##### GIVEN ENTRIES

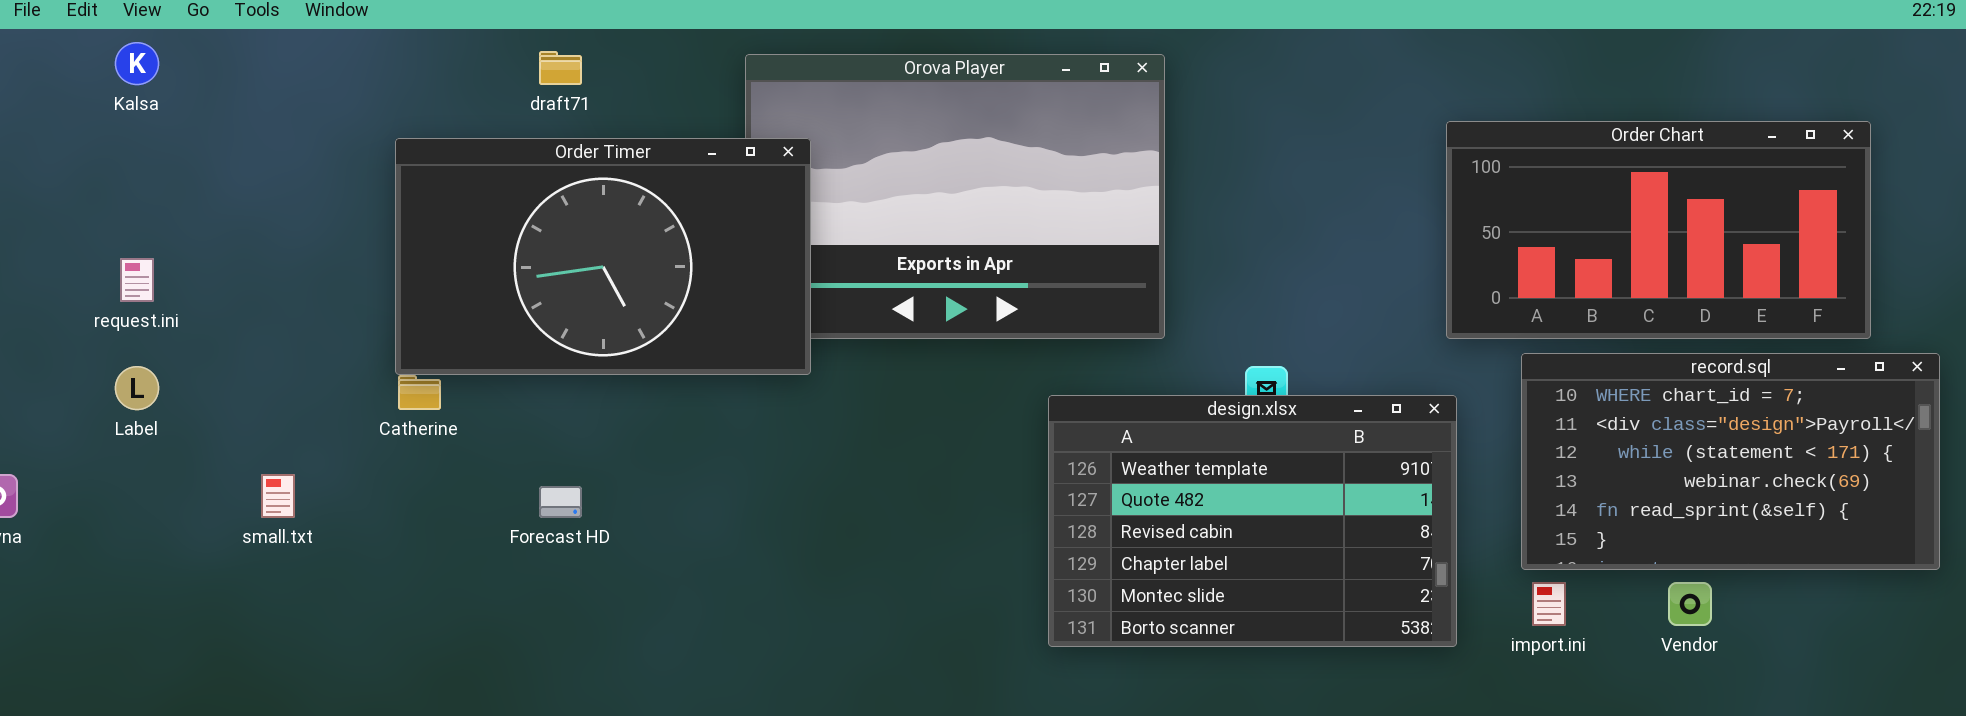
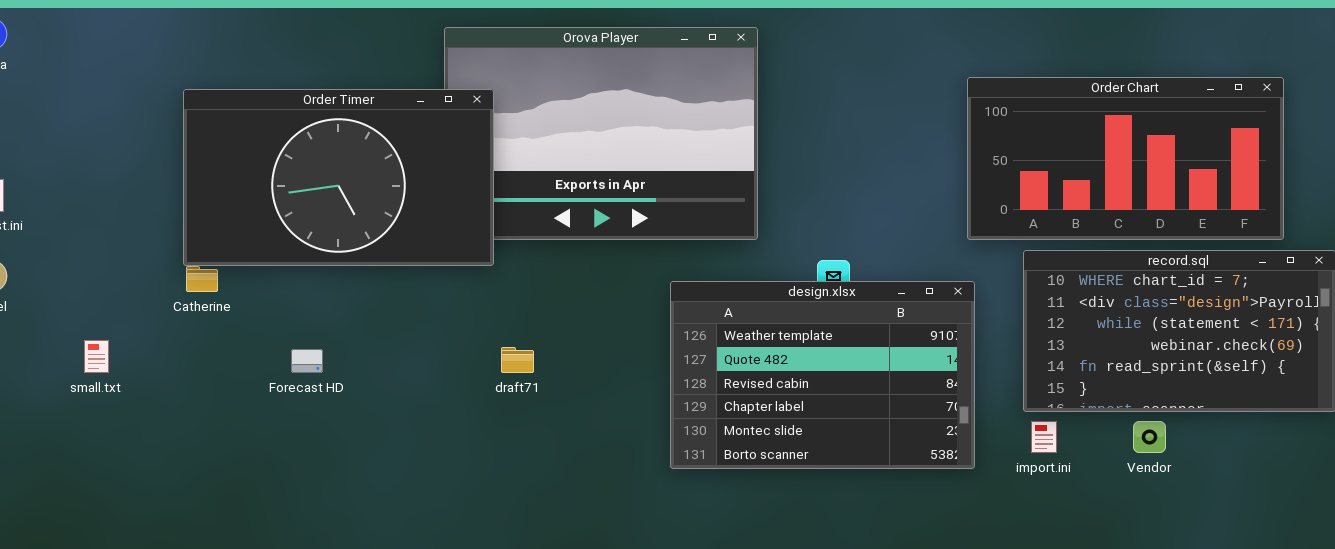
draft71: [539,51,582,85] -> [501,347,534,373], moved

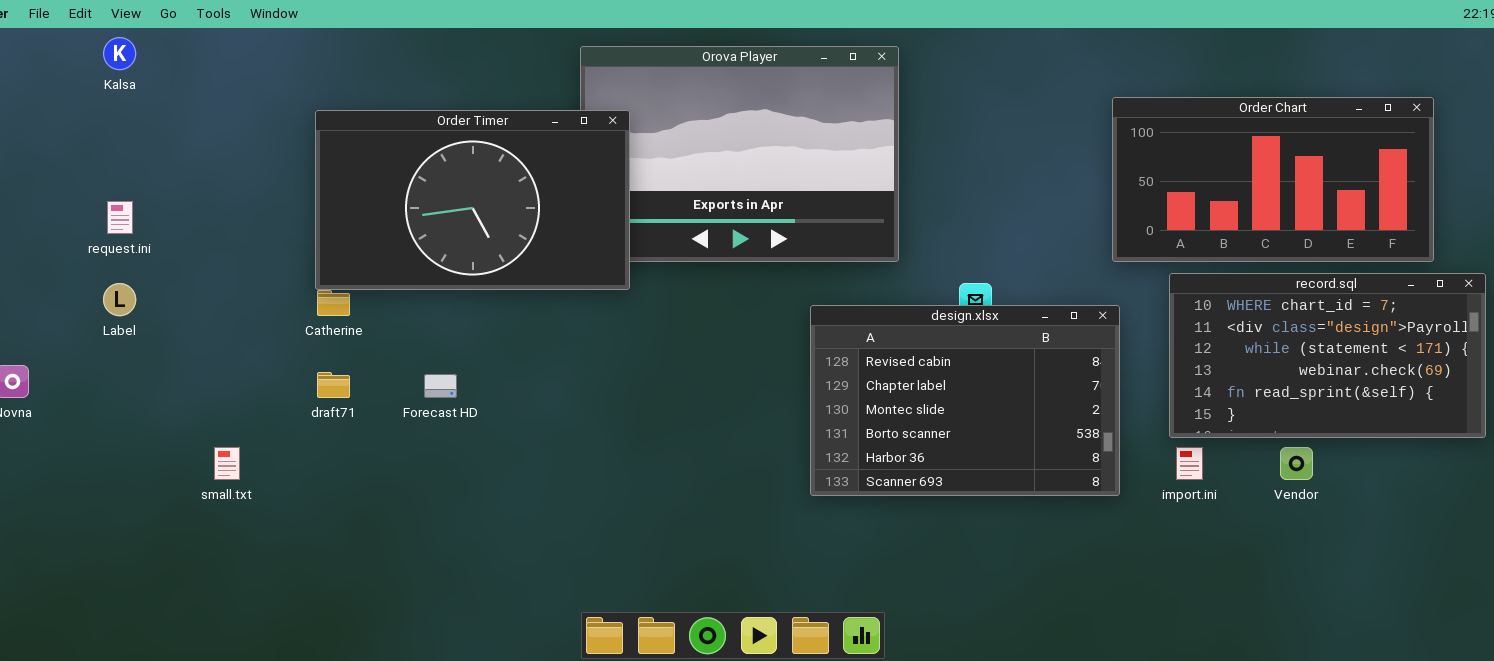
design.xlsx: [670,281,975,469] -> [810,305,1120,496], scrolled down 2 rows
small.txt: [84,340,109,373] -> [214,447,240,480], moved
draft71: [501,347,534,373] -> [317,372,350,398], moved

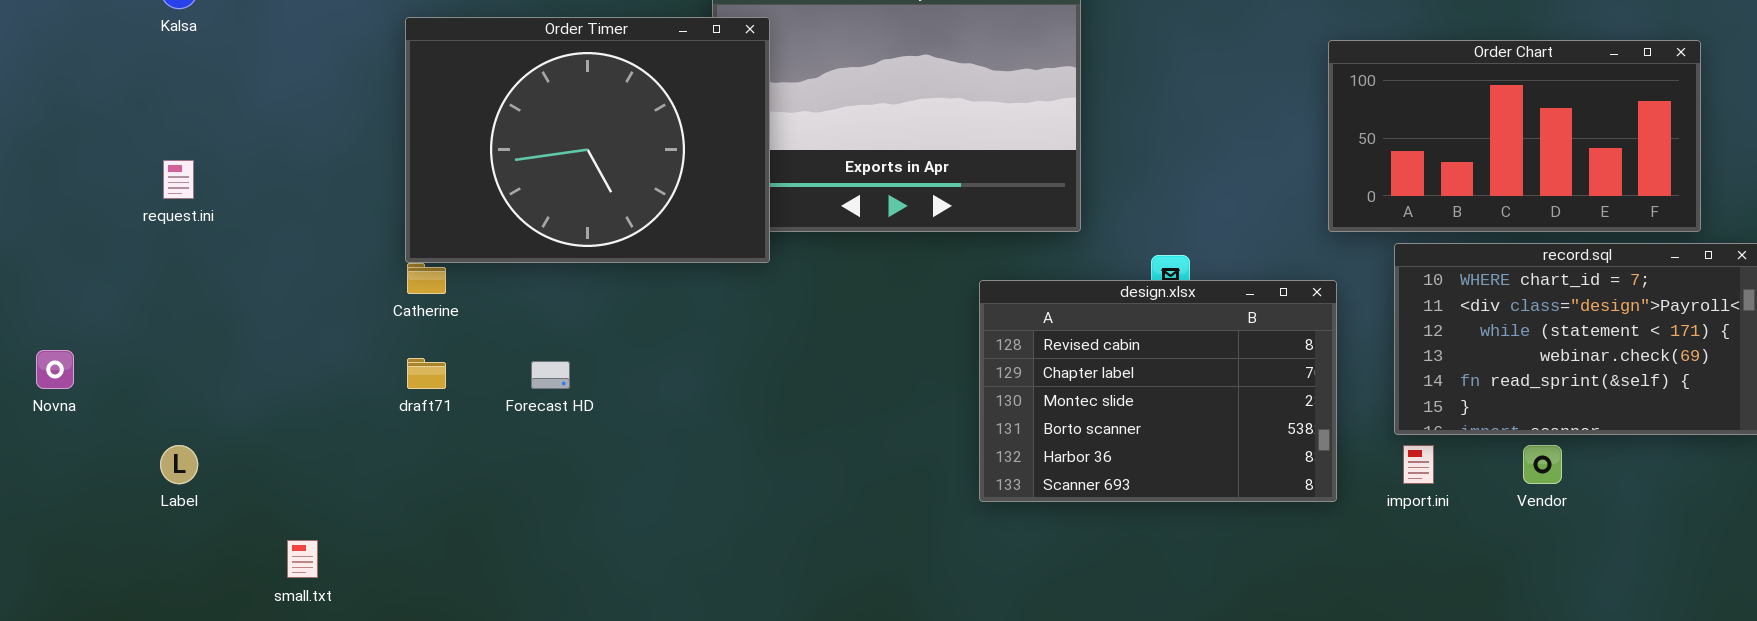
Order Timer: [315,110,630,290] -> [405,17,770,263], resized
Label: [103,283,136,316] -> [160,445,198,484], moved
small.txt: [214,447,240,480] -> [287,540,318,578], moved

##########

:: ASSIGNED TASK ::
Go through the listing above, and whenever a line holds the word "moved", copy it.

:: ANSWER TO THIS PROBLEM ::
draft71: [539,51,582,85] -> [501,347,534,373], moved
small.txt: [84,340,109,373] -> [214,447,240,480], moved
draft71: [501,347,534,373] -> [317,372,350,398], moved
Label: [103,283,136,316] -> [160,445,198,484], moved
small.txt: [214,447,240,480] -> [287,540,318,578], moved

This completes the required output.